- [Two-dimensional motion records]:

=-=-=

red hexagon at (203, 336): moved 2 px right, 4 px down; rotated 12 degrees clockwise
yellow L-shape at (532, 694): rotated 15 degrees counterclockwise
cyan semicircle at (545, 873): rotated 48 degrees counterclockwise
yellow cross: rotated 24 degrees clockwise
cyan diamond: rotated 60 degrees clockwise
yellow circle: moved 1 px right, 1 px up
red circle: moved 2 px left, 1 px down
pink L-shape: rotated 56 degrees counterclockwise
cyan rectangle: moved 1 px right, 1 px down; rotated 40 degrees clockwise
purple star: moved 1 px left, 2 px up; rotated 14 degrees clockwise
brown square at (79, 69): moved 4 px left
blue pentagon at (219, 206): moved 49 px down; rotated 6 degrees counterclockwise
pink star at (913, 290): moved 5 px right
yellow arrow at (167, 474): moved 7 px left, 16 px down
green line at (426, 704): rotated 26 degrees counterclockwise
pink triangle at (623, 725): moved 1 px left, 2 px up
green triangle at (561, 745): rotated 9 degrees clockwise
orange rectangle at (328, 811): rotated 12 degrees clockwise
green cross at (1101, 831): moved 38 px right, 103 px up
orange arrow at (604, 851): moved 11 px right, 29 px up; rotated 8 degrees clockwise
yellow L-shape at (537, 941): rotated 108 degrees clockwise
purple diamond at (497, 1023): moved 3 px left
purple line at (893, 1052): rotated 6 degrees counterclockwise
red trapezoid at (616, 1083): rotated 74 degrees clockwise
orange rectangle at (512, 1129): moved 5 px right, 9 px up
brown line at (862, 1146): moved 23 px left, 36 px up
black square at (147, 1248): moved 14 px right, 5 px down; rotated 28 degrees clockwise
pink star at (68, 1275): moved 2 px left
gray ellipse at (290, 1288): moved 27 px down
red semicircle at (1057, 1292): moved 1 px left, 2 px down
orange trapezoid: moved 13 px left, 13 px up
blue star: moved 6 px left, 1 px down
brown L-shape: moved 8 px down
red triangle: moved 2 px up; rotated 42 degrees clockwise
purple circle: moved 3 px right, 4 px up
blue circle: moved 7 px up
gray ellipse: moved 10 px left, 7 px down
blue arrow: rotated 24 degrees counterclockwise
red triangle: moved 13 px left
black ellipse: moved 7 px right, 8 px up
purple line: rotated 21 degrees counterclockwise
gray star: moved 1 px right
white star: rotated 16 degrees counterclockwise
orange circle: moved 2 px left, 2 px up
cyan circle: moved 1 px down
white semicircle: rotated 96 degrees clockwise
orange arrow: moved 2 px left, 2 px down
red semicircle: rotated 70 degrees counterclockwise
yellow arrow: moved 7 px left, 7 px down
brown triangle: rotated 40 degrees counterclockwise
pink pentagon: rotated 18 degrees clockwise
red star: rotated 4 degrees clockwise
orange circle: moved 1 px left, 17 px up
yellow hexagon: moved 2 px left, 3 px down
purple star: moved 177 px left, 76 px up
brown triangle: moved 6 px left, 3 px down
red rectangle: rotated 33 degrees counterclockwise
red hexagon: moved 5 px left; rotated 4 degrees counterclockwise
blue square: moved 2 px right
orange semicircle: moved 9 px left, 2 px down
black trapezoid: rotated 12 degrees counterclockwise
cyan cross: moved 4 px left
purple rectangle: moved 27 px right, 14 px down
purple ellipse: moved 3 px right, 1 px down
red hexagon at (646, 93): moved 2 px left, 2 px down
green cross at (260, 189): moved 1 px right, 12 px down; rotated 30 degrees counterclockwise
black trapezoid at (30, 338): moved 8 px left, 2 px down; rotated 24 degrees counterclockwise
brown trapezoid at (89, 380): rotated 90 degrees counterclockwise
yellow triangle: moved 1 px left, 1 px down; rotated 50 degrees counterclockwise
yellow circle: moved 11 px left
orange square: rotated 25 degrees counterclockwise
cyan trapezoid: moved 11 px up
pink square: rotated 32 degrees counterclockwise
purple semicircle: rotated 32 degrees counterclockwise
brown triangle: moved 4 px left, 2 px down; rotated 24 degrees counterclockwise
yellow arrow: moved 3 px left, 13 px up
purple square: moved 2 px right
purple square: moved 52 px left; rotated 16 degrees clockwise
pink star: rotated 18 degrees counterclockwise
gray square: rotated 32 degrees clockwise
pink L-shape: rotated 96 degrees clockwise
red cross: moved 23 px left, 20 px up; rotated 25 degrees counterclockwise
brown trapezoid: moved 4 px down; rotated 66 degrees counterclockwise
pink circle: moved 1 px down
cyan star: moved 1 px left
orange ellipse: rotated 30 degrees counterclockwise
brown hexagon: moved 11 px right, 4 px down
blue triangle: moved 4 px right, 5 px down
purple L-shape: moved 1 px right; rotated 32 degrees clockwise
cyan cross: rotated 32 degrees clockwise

=-=-=

- [Work to complete]:
Every record above needs to be restated exactly.

- [Written reply]:
red hexagon at (203, 336): moved 2 px right, 4 px down; rotated 12 degrees clockwise
yellow L-shape at (532, 694): rotated 15 degrees counterclockwise
cyan semicircle at (545, 873): rotated 48 degrees counterclockwise
yellow cross: rotated 24 degrees clockwise
cyan diamond: rotated 60 degrees clockwise
yellow circle: moved 1 px right, 1 px up
red circle: moved 2 px left, 1 px down
pink L-shape: rotated 56 degrees counterclockwise
cyan rectangle: moved 1 px right, 1 px down; rotated 40 degrees clockwise
purple star: moved 1 px left, 2 px up; rotated 14 degrees clockwise
brown square at (79, 69): moved 4 px left
blue pentagon at (219, 206): moved 49 px down; rotated 6 degrees counterclockwise
pink star at (913, 290): moved 5 px right
yellow arrow at (167, 474): moved 7 px left, 16 px down
green line at (426, 704): rotated 26 degrees counterclockwise
pink triangle at (623, 725): moved 1 px left, 2 px up
green triangle at (561, 745): rotated 9 degrees clockwise
orange rectangle at (328, 811): rotated 12 degrees clockwise
green cross at (1101, 831): moved 38 px right, 103 px up
orange arrow at (604, 851): moved 11 px right, 29 px up; rotated 8 degrees clockwise
yellow L-shape at (537, 941): rotated 108 degrees clockwise
purple diamond at (497, 1023): moved 3 px left
purple line at (893, 1052): rotated 6 degrees counterclockwise
red trapezoid at (616, 1083): rotated 74 degrees clockwise
orange rectangle at (512, 1129): moved 5 px right, 9 px up
brown line at (862, 1146): moved 23 px left, 36 px up
black square at (147, 1248): moved 14 px right, 5 px down; rotated 28 degrees clockwise
pink star at (68, 1275): moved 2 px left
gray ellipse at (290, 1288): moved 27 px down
red semicircle at (1057, 1292): moved 1 px left, 2 px down
orange trapezoid: moved 13 px left, 13 px up
blue star: moved 6 px left, 1 px down
brown L-shape: moved 8 px down
red triangle: moved 2 px up; rotated 42 degrees clockwise
purple circle: moved 3 px right, 4 px up
blue circle: moved 7 px up
gray ellipse: moved 10 px left, 7 px down
blue arrow: rotated 24 degrees counterclockwise
red triangle: moved 13 px left
black ellipse: moved 7 px right, 8 px up
purple line: rotated 21 degrees counterclockwise
gray star: moved 1 px right
white star: rotated 16 degrees counterclockwise
orange circle: moved 2 px left, 2 px up
cyan circle: moved 1 px down
white semicircle: rotated 96 degrees clockwise
orange arrow: moved 2 px left, 2 px down
red semicircle: rotated 70 degrees counterclockwise
yellow arrow: moved 7 px left, 7 px down
brown triangle: rotated 40 degrees counterclockwise
pink pentagon: rotated 18 degrees clockwise
red star: rotated 4 degrees clockwise
orange circle: moved 1 px left, 17 px up
yellow hexagon: moved 2 px left, 3 px down
purple star: moved 177 px left, 76 px up
brown triangle: moved 6 px left, 3 px down
red rectangle: rotated 33 degrees counterclockwise
red hexagon: moved 5 px left; rotated 4 degrees counterclockwise
blue square: moved 2 px right
orange semicircle: moved 9 px left, 2 px down
black trapezoid: rotated 12 degrees counterclockwise
cyan cross: moved 4 px left
purple rectangle: moved 27 px right, 14 px down
purple ellipse: moved 3 px right, 1 px down
red hexagon at (646, 93): moved 2 px left, 2 px down
green cross at (260, 189): moved 1 px right, 12 px down; rotated 30 degrees counterclockwise
black trapezoid at (30, 338): moved 8 px left, 2 px down; rotated 24 degrees counterclockwise
brown trapezoid at (89, 380): rotated 90 degrees counterclockwise
yellow triangle: moved 1 px left, 1 px down; rotated 50 degrees counterclockwise
yellow circle: moved 11 px left
orange square: rotated 25 degrees counterclockwise
cyan trapezoid: moved 11 px up
pink square: rotated 32 degrees counterclockwise
purple semicircle: rotated 32 degrees counterclockwise
brown triangle: moved 4 px left, 2 px down; rotated 24 degrees counterclockwise
yellow arrow: moved 3 px left, 13 px up
purple square: moved 2 px right
purple square: moved 52 px left; rotated 16 degrees clockwise
pink star: rotated 18 degrees counterclockwise
gray square: rotated 32 degrees clockwise
pink L-shape: rotated 96 degrees clockwise
red cross: moved 23 px left, 20 px up; rotated 25 degrees counterclockwise
brown trapezoid: moved 4 px down; rotated 66 degrees counterclockwise
pink circle: moved 1 px down
cyan star: moved 1 px left
orange ellipse: rotated 30 degrees counterclockwise
brown hexagon: moved 11 px right, 4 px down
blue triangle: moved 4 px right, 5 px down
purple L-shape: moved 1 px right; rotated 32 degrees clockwise
cyan cross: rotated 32 degrees clockwise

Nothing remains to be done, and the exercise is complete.